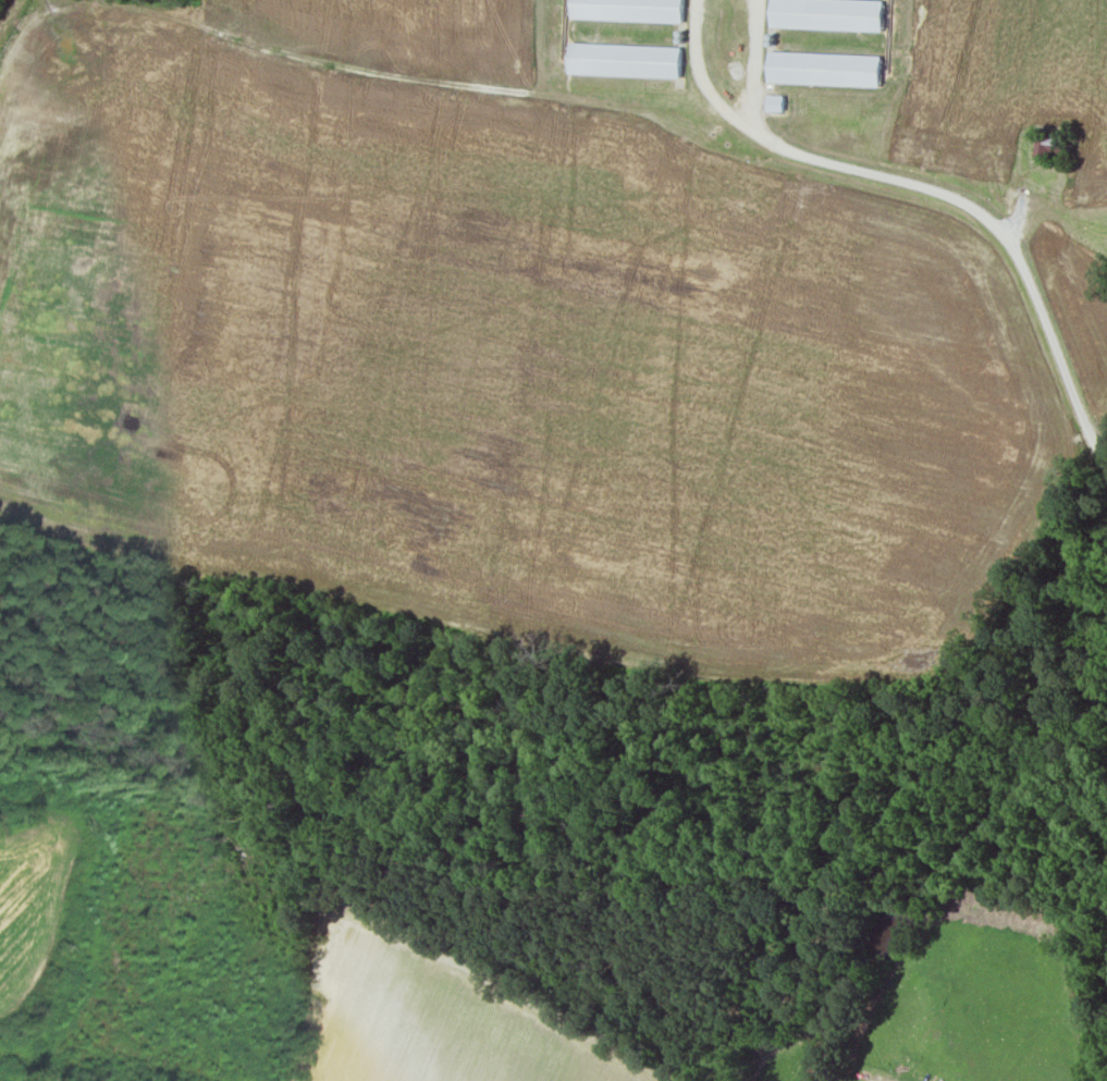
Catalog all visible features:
building: (626, 9)
building: (826, 14)
building: (623, 59)
road: (754, 61)
building: (822, 67)
road: (698, 69)
building: (773, 101)
road: (990, 222)

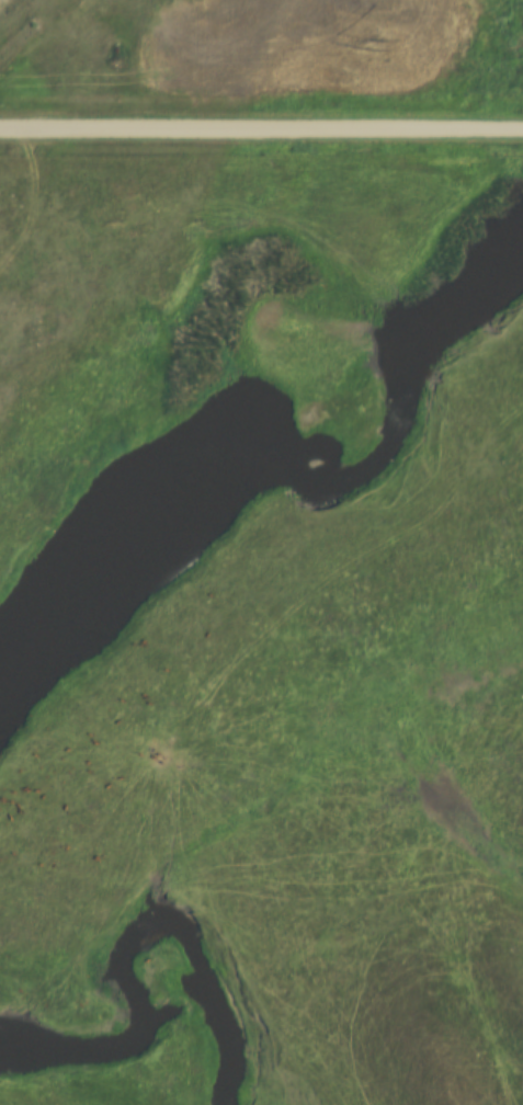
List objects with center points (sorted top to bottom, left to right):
quarry: (79, 32)
road: (261, 132)
river: (284, 461)
river: (123, 938)

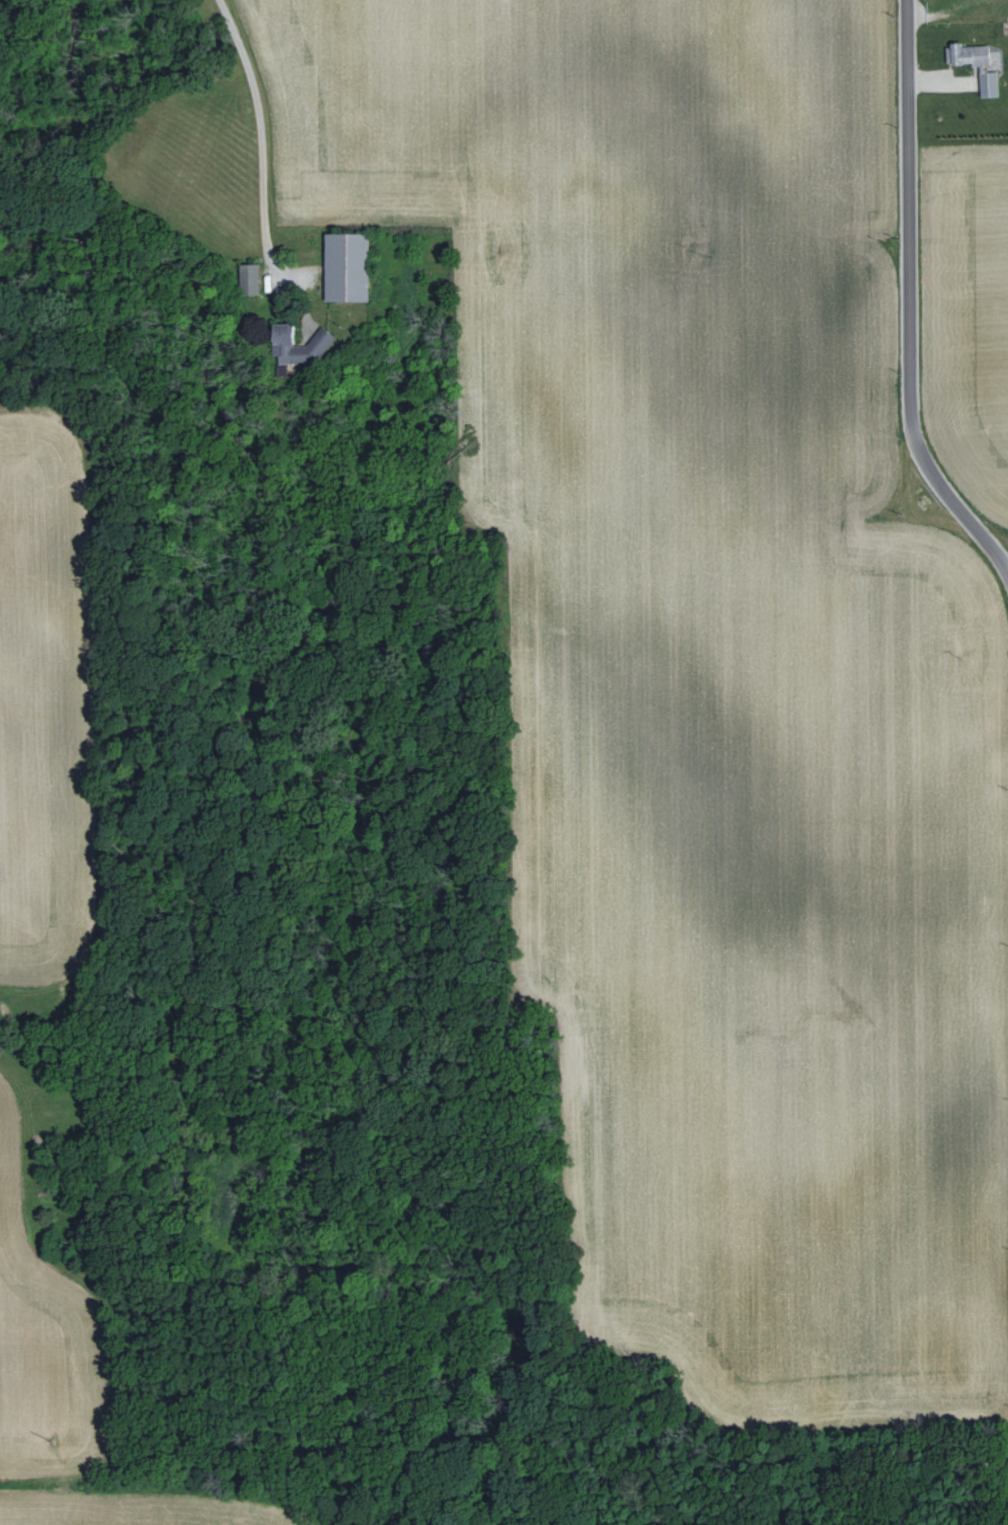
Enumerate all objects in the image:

•••

* [Problem to work on]
Although the entries hold pictures, the copy you make of them should have none, and every other word should match exactly.

* [Response to the exercise]
Catalog all visible features:
building: (626, 9)
building: (826, 14)
building: (623, 59)
road: (754, 61)
building: (822, 67)
road: (698, 69)
building: (773, 101)
road: (990, 222)

List objects with center points (sorted top to bottom, left to right):
quarry: (79, 32)
road: (261, 132)
river: (284, 461)
river: (123, 938)

Enumerate all objects in the image:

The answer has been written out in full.